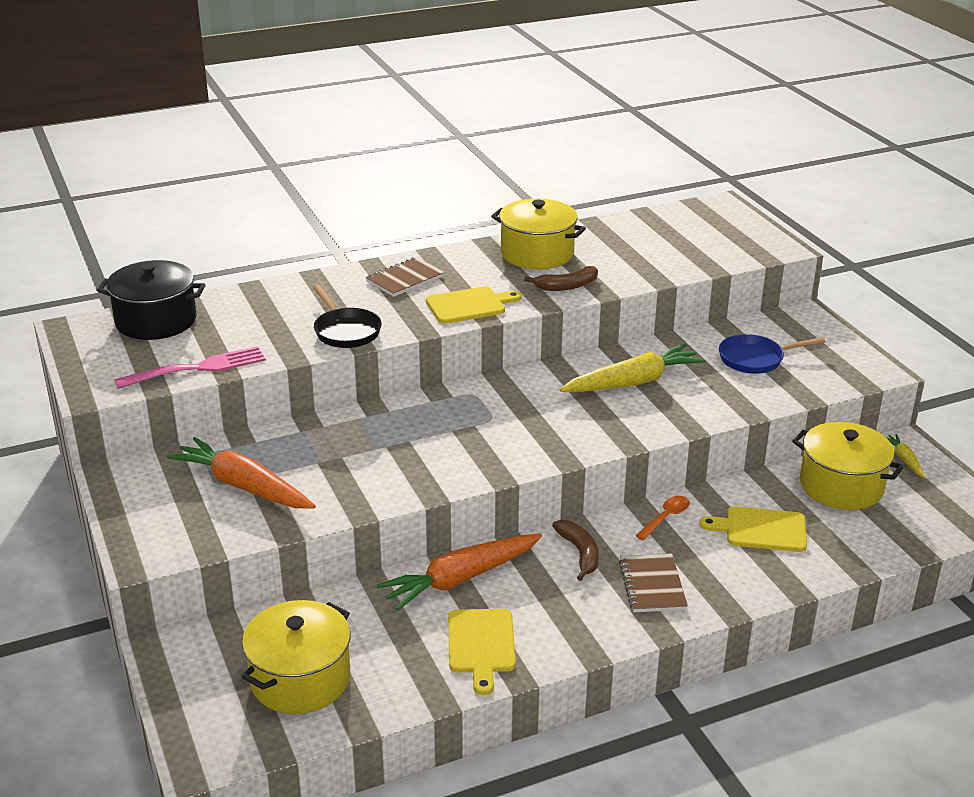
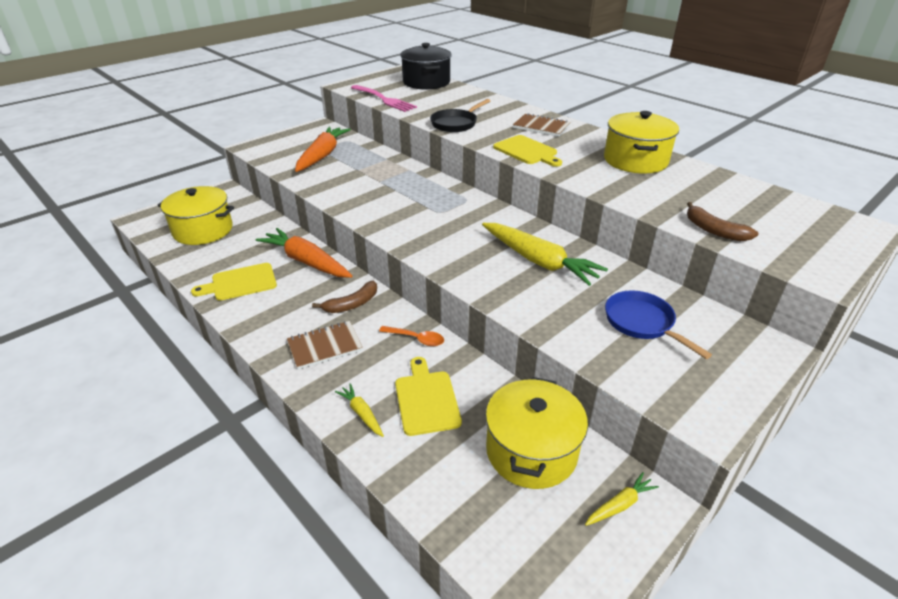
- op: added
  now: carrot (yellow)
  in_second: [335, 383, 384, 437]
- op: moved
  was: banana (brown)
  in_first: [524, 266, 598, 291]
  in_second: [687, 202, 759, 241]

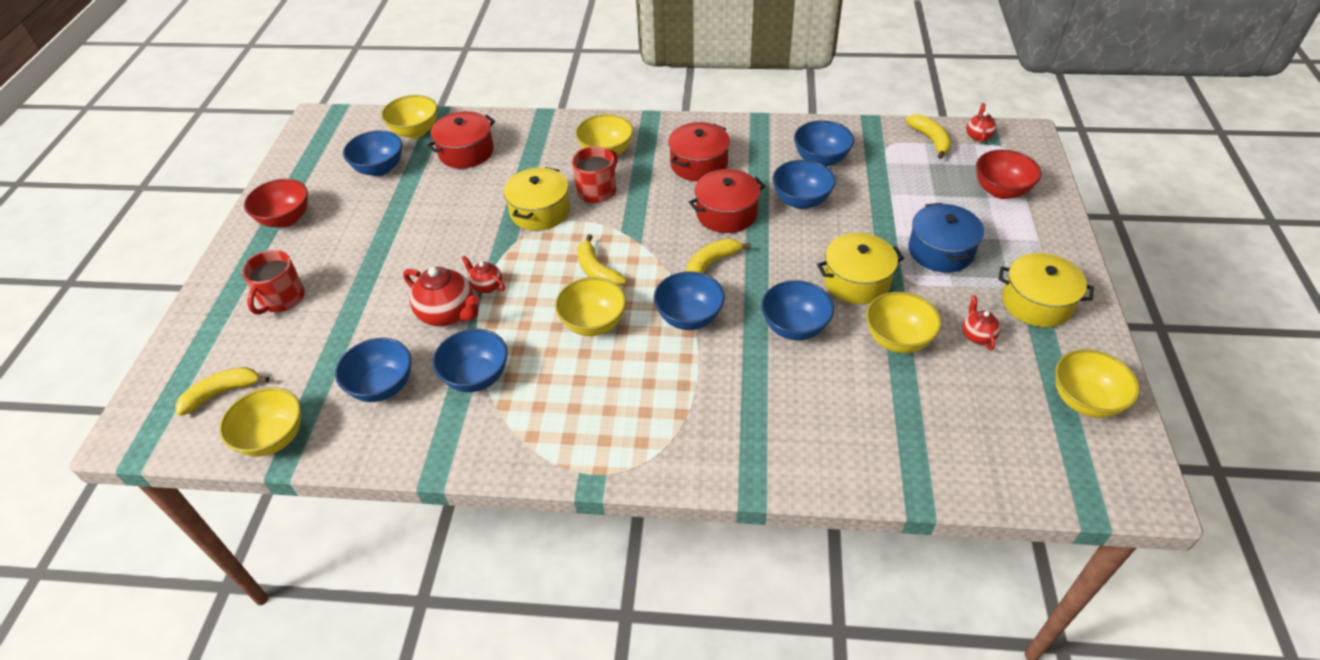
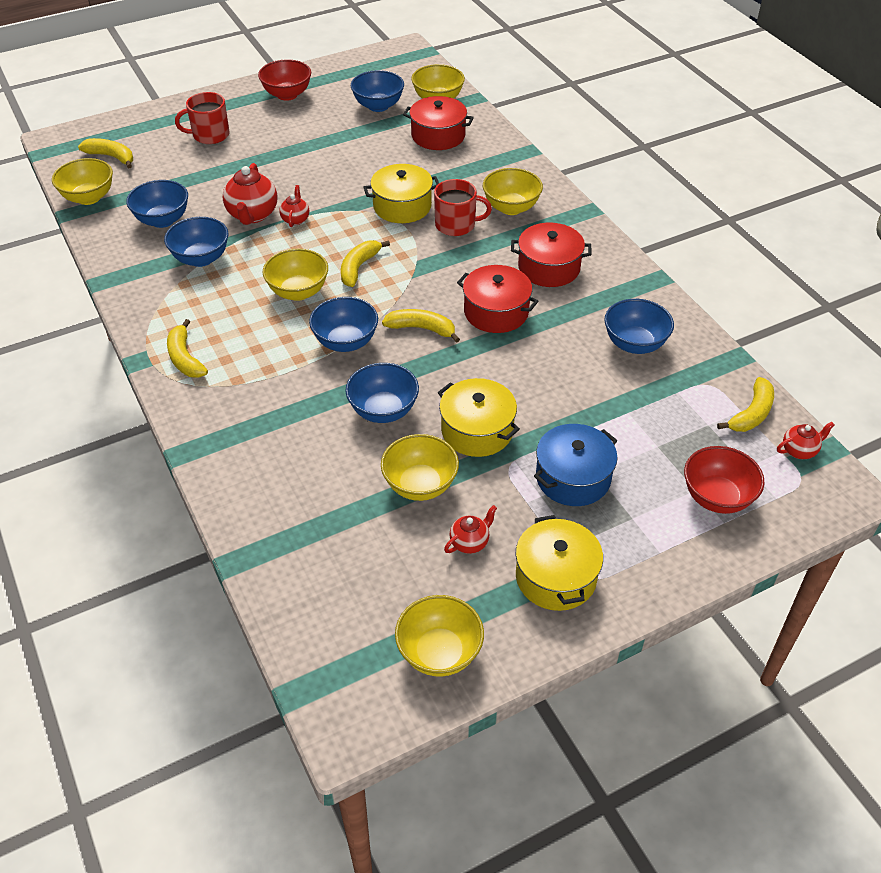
- op: removed
  was: bowl (blue)
  in_first: [772, 160, 836, 209]
- op: added
  now: banana (yellow)
  in_second: [167, 319, 208, 378]

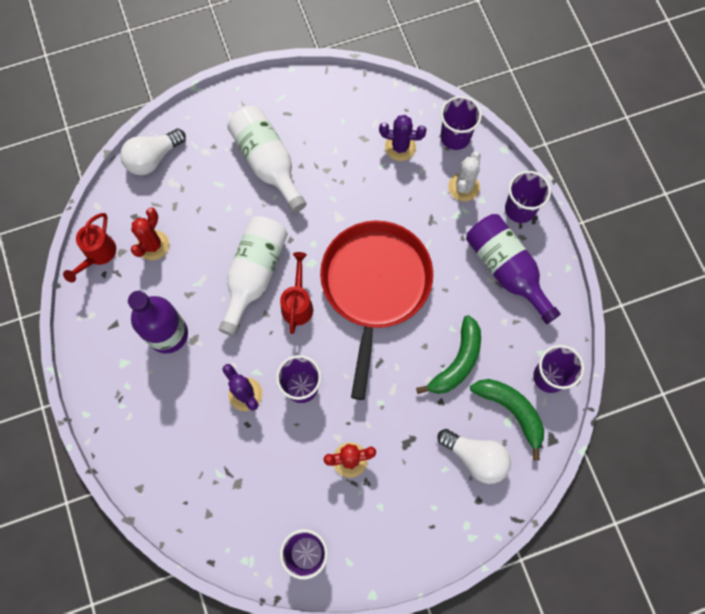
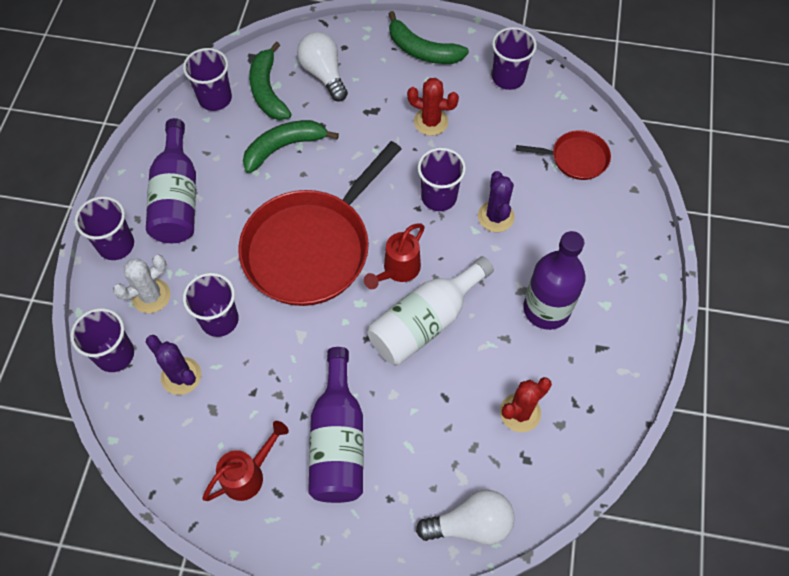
- op: added
  now: cup (purple)
  in_second: [183, 273, 239, 337]
- op: added
  now: banana (green)
  in_second: [389, 11, 469, 64]
- op: added
  now: pan (red)
  in_second: [516, 130, 611, 180]
- op: moved
  was: watering can (red)
  in_first: [63, 213, 116, 283]
  in_second: [203, 421, 289, 501]
- op: recoloured
  was: bottle (white)
  now: bottle (purple)
  in_first: [227, 106, 307, 213]
  in_second: [308, 347, 363, 503]

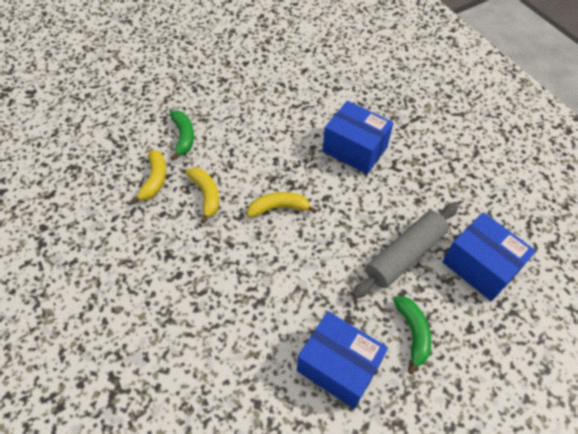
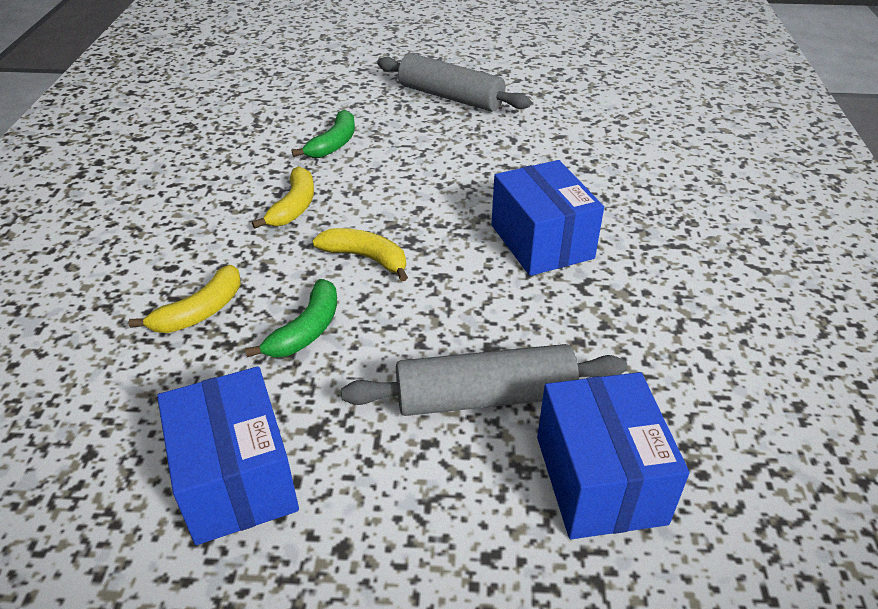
- op: added
  now: rolling pin (grey)
  in_second: [377, 53, 531, 112]
- op: moved
  was: banana (yellow)
  in_first: [130, 150, 166, 204]
  in_second: [129, 265, 241, 333]
- op: moved
  was: banana (green)
  in_first: [393, 296, 431, 374]
  in_second: [245, 279, 337, 357]

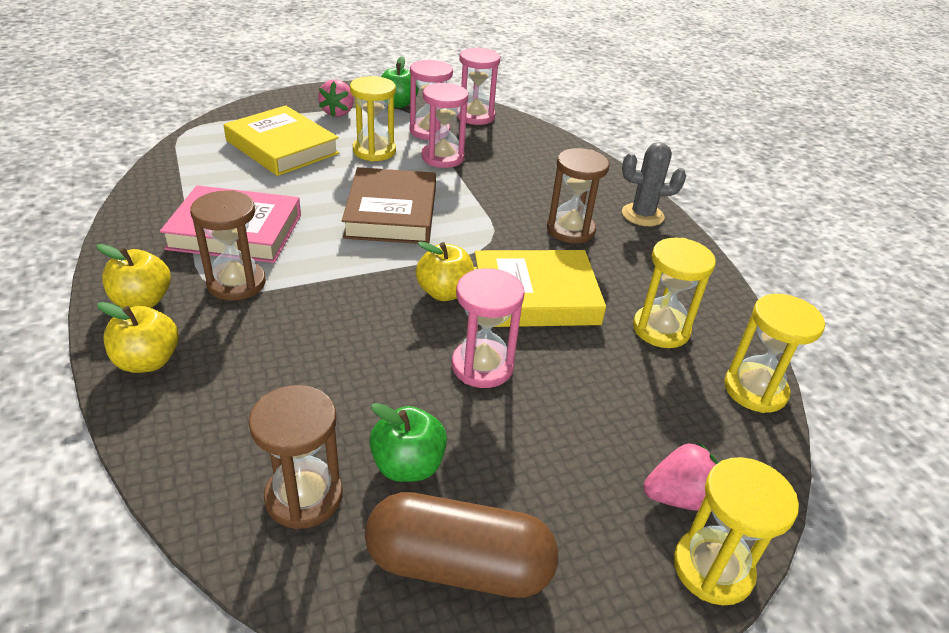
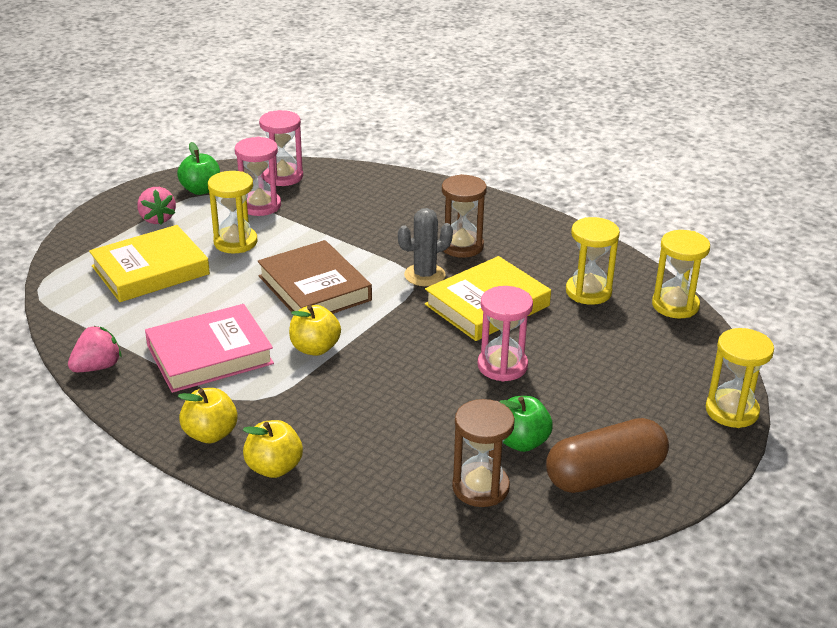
- op: removed
  was: hourglass (brown)
  in_first: [190, 190, 266, 301]
- op: removed
  was: hourglass (pink)
  in_first: [421, 83, 468, 168]
- op: moved
  was: apple (yellow)
  in_first: [416, 241, 474, 301]
  in_second: [289, 305, 341, 356]
- op: moved
  was: cactus (grey)
  in_first: [622, 142, 686, 226]
  in_second: [398, 208, 453, 286]
- op: moved
  was: strawberry (pink)
  in_first: [643, 443, 718, 511]
  in_second: [68, 326, 122, 372]
- op: turned
  was: book (yellow)
  in_first: [224, 105, 340, 176]
  in_second: [89, 225, 210, 302]
  clockwise: -45

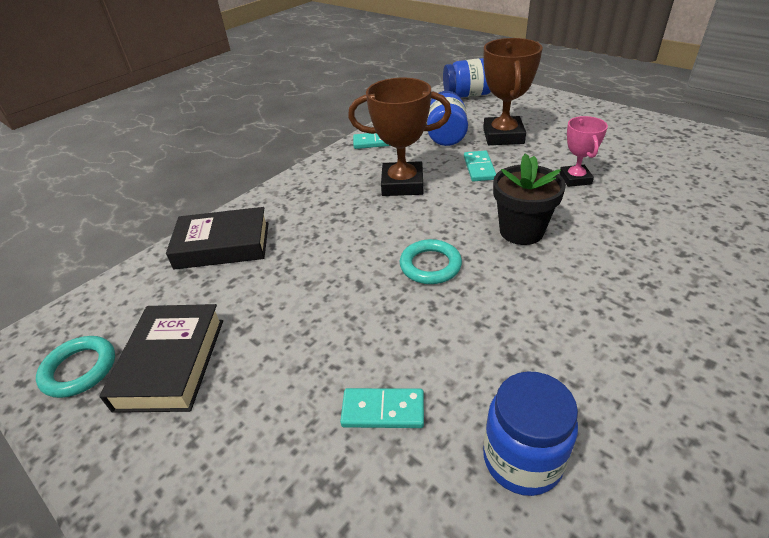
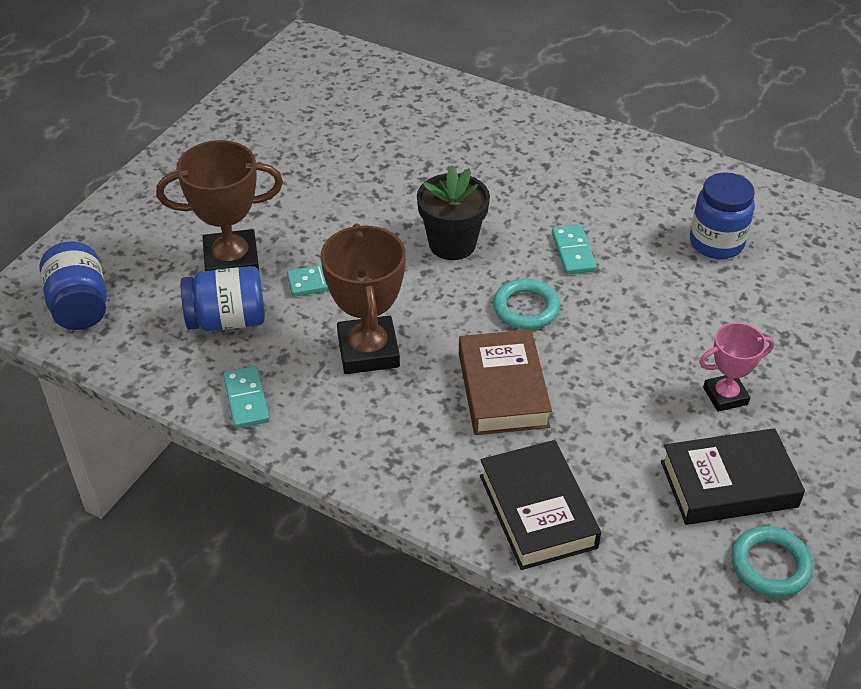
- op: added
  now: book (brown)
  in_second: [459, 330, 552, 435]
- op: moved
  was: domino (turquoise)
  in_first: [340, 388, 424, 428]
  in_second: [552, 225, 597, 275]
- op: moved
  was: trophy (pink)
  in_first: [560, 116, 608, 187]
  in_second: [699, 323, 774, 412]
^^^^^^^^
● Description of the task: Minus its pictures, the full listing should be copied verbatim.

● The completed task:
- op: added
  now: carrot (yellow)
  in_second: [335, 383, 384, 437]
- op: moved
  was: banana (brown)
  in_first: [524, 266, 598, 291]
  in_second: [687, 202, 759, 241]

- op: removed
  was: bowl (blue)
  in_first: [772, 160, 836, 209]
- op: added
  now: banana (yellow)
  in_second: [167, 319, 208, 378]

- op: added
  now: cup (purple)
  in_second: [183, 273, 239, 337]
- op: added
  now: banana (green)
  in_second: [389, 11, 469, 64]
- op: added
  now: pan (red)
  in_second: [516, 130, 611, 180]
- op: moved
  was: watering can (red)
  in_first: [63, 213, 116, 283]
  in_second: [203, 421, 289, 501]
- op: recoloured
  was: bottle (white)
  now: bottle (purple)
  in_first: [227, 106, 307, 213]
  in_second: [308, 347, 363, 503]

- op: added
  now: rolling pin (grey)
  in_second: [377, 53, 531, 112]
- op: moved
  was: banana (yellow)
  in_first: [130, 150, 166, 204]
  in_second: [129, 265, 241, 333]
- op: moved
  was: banana (green)
  in_first: [393, 296, 431, 374]
  in_second: [245, 279, 337, 357]

- op: removed
  was: hourglass (brown)
  in_first: [190, 190, 266, 301]
- op: removed
  was: hourglass (pink)
  in_first: [421, 83, 468, 168]
- op: moved
  was: apple (yellow)
  in_first: [416, 241, 474, 301]
  in_second: [289, 305, 341, 356]
- op: moved
  was: cactus (grey)
  in_first: [622, 142, 686, 226]
  in_second: [398, 208, 453, 286]
- op: moved
  was: strawberry (pink)
  in_first: [643, 443, 718, 511]
  in_second: [68, 326, 122, 372]
- op: turned
  was: book (yellow)
  in_first: [224, 105, 340, 176]
  in_second: [89, 225, 210, 302]
  clockwise: -45

- op: added
  now: book (brown)
  in_second: [459, 330, 552, 435]
- op: moved
  was: domino (turquoise)
  in_first: [340, 388, 424, 428]
  in_second: [552, 225, 597, 275]
- op: moved
  was: trophy (pink)
  in_first: [560, 116, 608, 187]
  in_second: [699, 323, 774, 412]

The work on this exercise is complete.